Set task
Pull out every line below that contains the string "override", and copy each one in full.

Data in this exercise
= = =

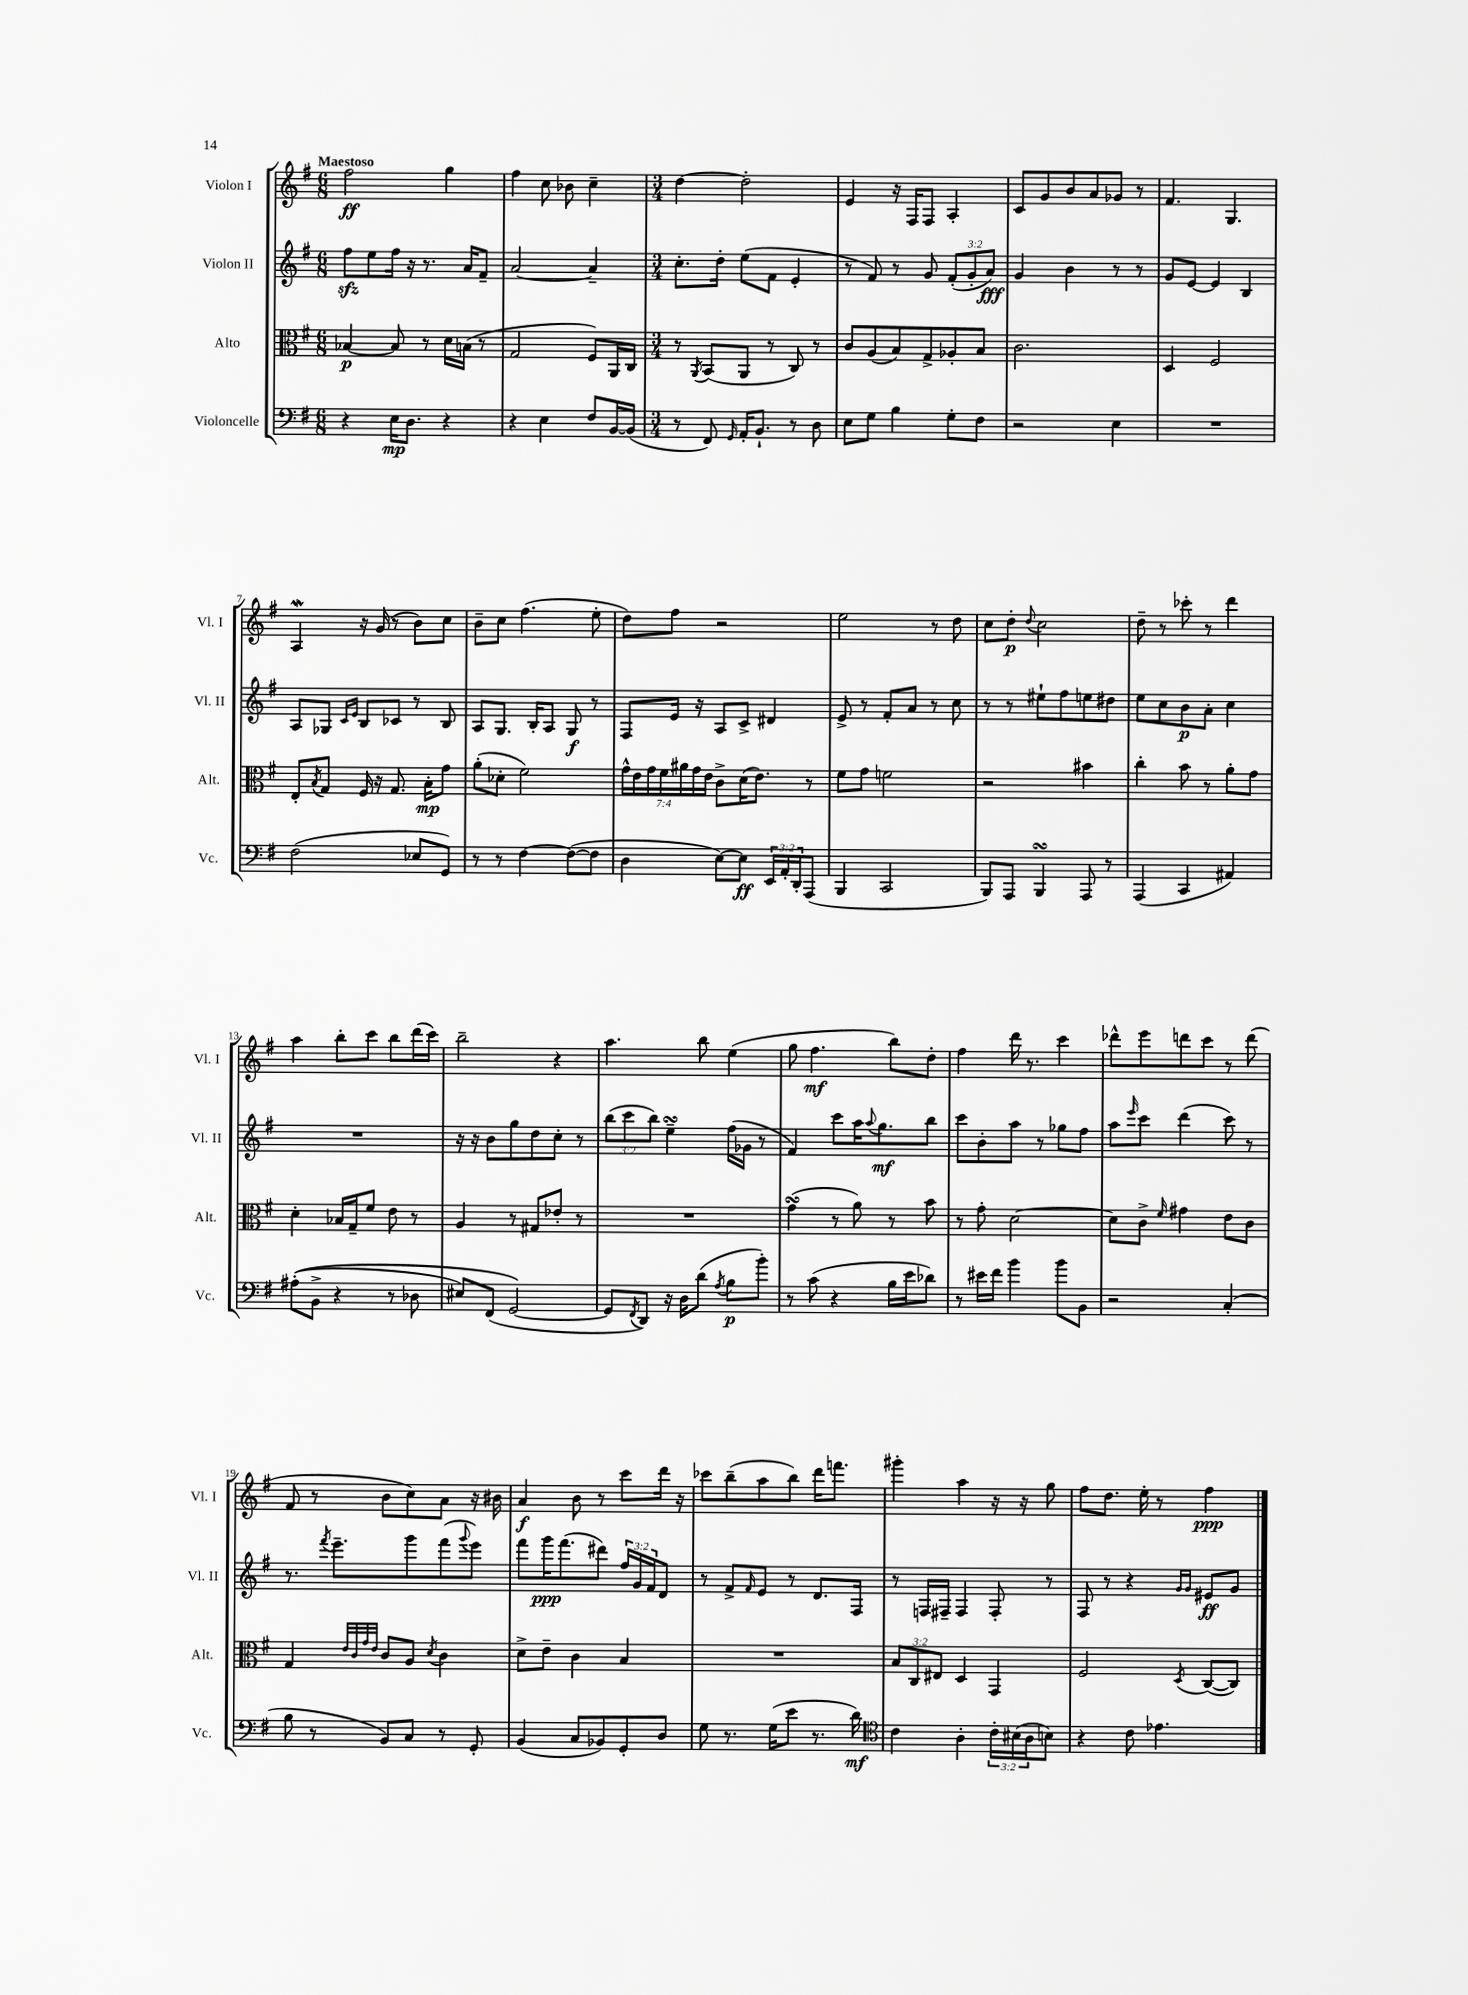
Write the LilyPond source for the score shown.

<<
\new StaffGroup <<
\new Staff = "s0" \with { instrumentName = "Violon I" shortInstrumentName = "Vl. I" } {
    \clef treble \key g \major \numericTimeSignature \time 6/8 \tempo "Maestoso"
    fis''2\ff g''4 |
    fis''4 c''8 bes'8 c''4-- |
    \numericTimeSignature \time 3/4 d''4~ d''2-. |
    e'4 r16 fis16 fis8 a4-. |
    c'8 g'8 b'8 a'8 ges'8 r8 |
    fis'4. g4. |
    a4\mordent r16 g'16( r8 b'8) c''8 |
    b'8-- c''8 fis''4.( e''8-. |
    d''8) fis''8 r2 |
    e''2 r8 d''8 |
    c''8 d''8-.\p \appoggiatura { d''8 } c''2 |
    d''8-- r8 ces'''8-. r8 d'''4 |
    a''4 b''8-. c'''8 b''8 d'''16( c'''16) |
    b''2-- r4 |
    a''4. b''8 e''4( |
    g''8 fis''4.\mf b''8) d''8-. |
    fis''4 d'''16 r8. c'''4 |
    des'''8-^ e'''8 d'''8 c'''8 r8 d'''8( |
    fis'8 r8 b'8 c''8) a'8 r16 bis'16 |
    a'4\f b'8 r8 c'''8 d'''16 r16 |
    ces'''8 b''8--( a''8 b''8) d'''16 f'''8. |
    gis'''4-. a''4 r16 r16 g''8 |
    fis''8 d''8. e''16-. r8 fis''4\ppp \bar "|." |
}
\new Staff = "s1" \with { instrumentName = "Violon II" shortInstrumentName = "Vl. II" } {
    \clef treble \key g \major \numericTimeSignature \time 6/8 \override Staff.TupletNumber.text = #tuplet-number::calc-fraction-text
    fis''8\sfz e''8 fis''16 r16 r8. a'16 fis'8-- |
    a'2~ a'4-- |
    \numericTimeSignature \time 3/4 c''8.-. d''16-. e''8( fis'8 e'4-. |
    r8 fis'8) r8 g'8 \tuplet 3/2 { fis'8-.( g'8-. a'8\fff) } |
    g'4 b'4 r8 r8 |
    g'8 e'8~ e'4 b4 |
    a8 ges8 \grace { c'16 e'16 } b8 ces'8 r8 b8 |
    a8 g8. b16-. a8 g8\f r8 |
    fis8 e'16 r16 a8 c'8-> dis'4 |
    e'8-> r8 fis'8-. a'8 r8 c''8 |
    r8 r8 eis''8-! fis''8 e''8 dis''8 |
    e''8 c''8 b'8\p a'8-. c''4 |
    R2. |
    r16 r16 b'8 g''8 d''8 c''8-. r8 |
    \tuplet 3/2 { b''8( c'''8 b''8) } e''4--\turn fis''16( ges'16 r8 |
    fis'4) c'''8 a''16 \appoggiatura { a''8 } g''8.\mf b''8 |
    c'''8 b'8-. a''8 r8 ges''8 fis''8 |
    a''8 \grace { e'''16 } c'''8 d'''4( c'''8) r8 |
    r8. \acciaccatura { fis'''8 } e'''8.-- g'''8 fis'''8( \appoggiatura { g'''8 } e'''8) |
    fis'''8 g'''16\ppp fis'''8.( dis'''8) \tuplet 3/2 { fis''16 g'16 fis'16 } d'8 |
    r8 fis'8-> \grace { fis'16 } e'8 r8 d'8. fis16 |
    r8 f16 fis16-- fis4 fis8-. r8 |
    fis8 r8 r4 \grace { g'16 g'16 } eis'8\ff g'8 \bar "|." |
}
\new Staff = "s2" \with { instrumentName = "Alto" shortInstrumentName = "Alt." } {
    \clef alto \key g \major \numericTimeSignature \time 6/8 \override Staff.TupletNumber.text = #tuplet-number::calc-fraction-text
    bes4~\p bes8 r8 d'16 b16( r8 |
    g2 fis8) a,16 c16 |
    \numericTimeSignature \time 3/4 r8 \acciaccatura { a,8 } b,8( a,8 r8 c8) r8 |
    c'8 a8( b8) g8-> aes8-. b8 |
    c'2. |
    d4 fis2 |
    e8-. \acciaccatura { b8 } g8 fis16 r16 g8. b16-.\mp g'8 |
    a'8-.( des'8-. fis'2) |
    \tuplet 7/4 { g'16-^ e'16 g'16 fis'16 ais'16 g'16 e'16 } c'8-> d'16( e'8.) r8 |
    fis'8 g'8 f'2 |
    r2 bis'4 |
    c''4-. b'8 r8 a'8-. g'8 |
    d'4-. bes16 g16-- fis'8 e'8 r8 |
    a4 r8 gis8 ees'8-. r8 |
    R2. |
    g'4\turn( r8 a'8) r8 b'8 |
    r8 g'8-. d'2~ |
    d'8 c'8-> \grace { fis'16 } gis'4 e'8 c'8 |
    g4 \grace { e'32 c'32 g'32 e'32 } c'8 a8 \acciaccatura { d'8 } c'4 |
    d'8-> e'8-- c'4 b4 |
    R2. |
    \tuplet 3/2 { b8 c8 eis8 } d4 g,4 |
    fis2 \acciaccatura { d8 } c8~( c8) \bar "|." |
}
\new Staff = "s3" \with { instrumentName = "Violoncelle" shortInstrumentName = "Vc." } {
    \clef bass \key g \major \numericTimeSignature \time 6/8 \override Staff.TupletNumber.text = #tuplet-number::calc-fraction-text
    r4 e16\mp d8. r4 |
    r4 e4 fis8 b,16~ b,16( |
    \numericTimeSignature \time 3/4 r8 fis,8) \grace { g,16 } a,16-. b,8.-! r8 d8 |
    e8 g8 b4 g8-. fis8 |
    r2 e4 |
    R2. |
    fis2( ees8 g,8) |
    r8 r8 fis4~ fis8~( fis8 |
    d4 e8~) e8\ff \tuplet 3/2 { e,16 a,16-. d,16-. } a,,8( |
    b,,4 c,2 |
    b,,8) a,,8 b,,4\turn a,,8 r8 |
    a,,4( c,4 ais,4) |
    ais8-.(\( b,8-> r4 r8 des8 |
    eis8) fis,8( g,2~\) |
    g,8 \acciaccatura { fis,8 } d,8) r16 d16 d'8( \acciaccatura { a8 } b8\p b'8-.) |
    r8 c'8( r4 b16 e'16 des'8) |
    r8 eis'16 fis'16 b'4 b'8 b,8 |
    r2 c4-.( |
    b8 r8 b,8) c8 r8 g,8-. |
    b,4( c8 bes,8) g,8-. d8 |
    g8 r8. g16( e'8 r8. d'16\mf) |
    \clef tenor c'4 a4-. \tuplet 3/2 { c'16-. bis16( a16 } b8) |
    r4 c'8 ees'4. \bar "|." |
}
>>
>>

= = =

Answer to this problem
    \clef treble \key g \major \numericTimeSignature \time 6/8 \override Staff.TupletNumber.text = #tuplet-number::calc-fraction-text
    \clef alto \key g \major \numericTimeSignature \time 6/8 \override Staff.TupletNumber.text = #tuplet-number::calc-fraction-text
    \clef bass \key g \major \numericTimeSignature \time 6/8 \override Staff.TupletNumber.text = #tuplet-number::calc-fraction-text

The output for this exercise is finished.